Extracted records

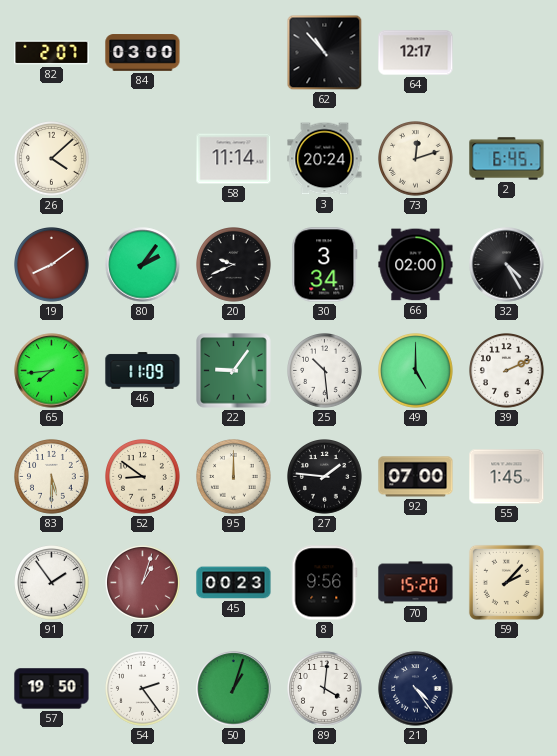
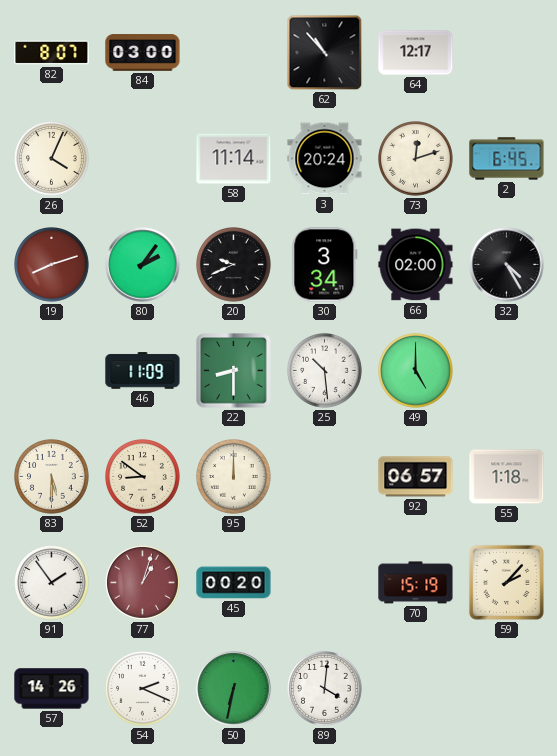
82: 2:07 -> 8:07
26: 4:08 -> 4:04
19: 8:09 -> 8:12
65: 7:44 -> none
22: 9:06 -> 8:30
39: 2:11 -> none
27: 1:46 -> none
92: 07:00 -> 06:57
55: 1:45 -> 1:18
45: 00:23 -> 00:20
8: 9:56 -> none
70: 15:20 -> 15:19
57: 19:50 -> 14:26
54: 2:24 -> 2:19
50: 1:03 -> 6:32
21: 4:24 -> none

GOAL OF THE EXERCISE. Return every line of the entries above word for word, leaving out the pictures.

EXERCISE RESPONSE.
82: 2:07 -> 8:07
26: 4:08 -> 4:04
19: 8:09 -> 8:12
65: 7:44 -> none
22: 9:06 -> 8:30
39: 2:11 -> none
27: 1:46 -> none
92: 07:00 -> 06:57
55: 1:45 -> 1:18
45: 00:23 -> 00:20
8: 9:56 -> none
70: 15:20 -> 15:19
57: 19:50 -> 14:26
54: 2:24 -> 2:19
50: 1:03 -> 6:32
21: 4:24 -> none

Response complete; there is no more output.